[Exercise prompt]:
Scan the lines below for "fish" and copy the matches.

[Data under study]:

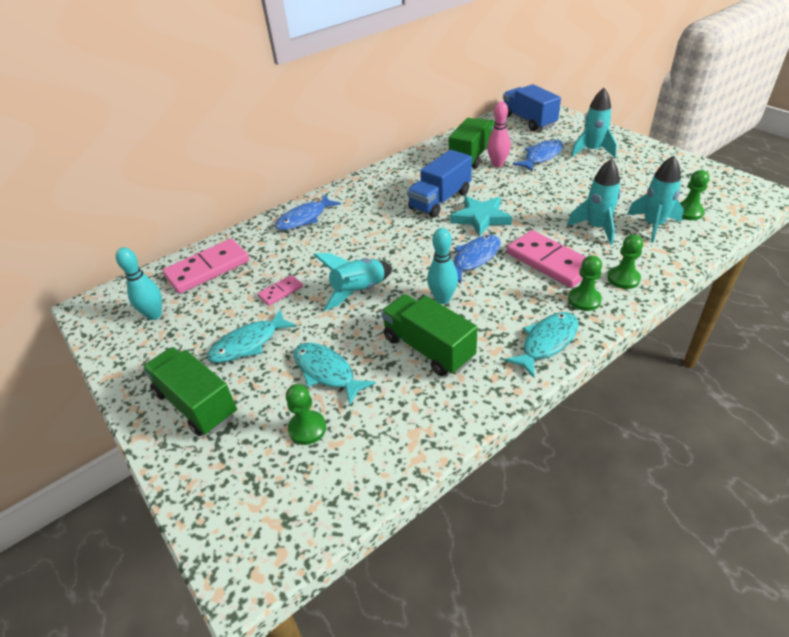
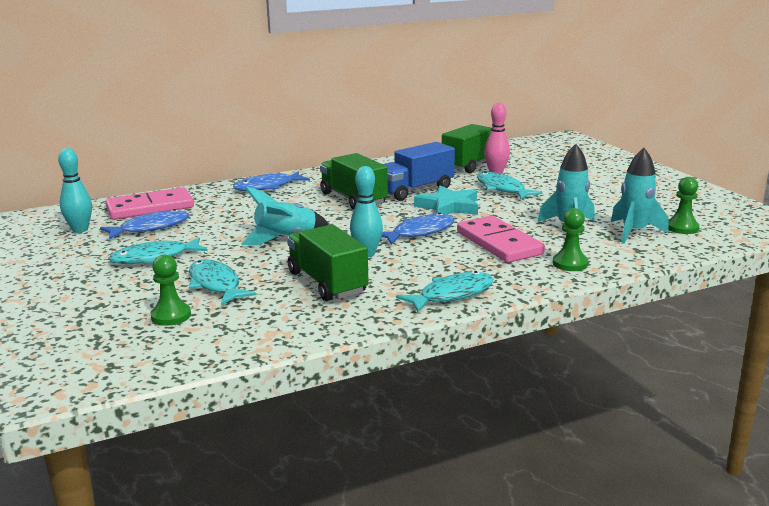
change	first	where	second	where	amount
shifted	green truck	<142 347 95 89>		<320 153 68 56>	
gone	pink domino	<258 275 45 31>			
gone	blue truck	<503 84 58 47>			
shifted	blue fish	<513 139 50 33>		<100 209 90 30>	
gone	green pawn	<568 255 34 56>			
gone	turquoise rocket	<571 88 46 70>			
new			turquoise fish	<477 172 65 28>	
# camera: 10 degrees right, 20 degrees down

[Answer to the exercise]:
shifted	blue fish	<513 139 50 33>		<100 209 90 30>	
new			turquoise fish	<477 172 65 28>	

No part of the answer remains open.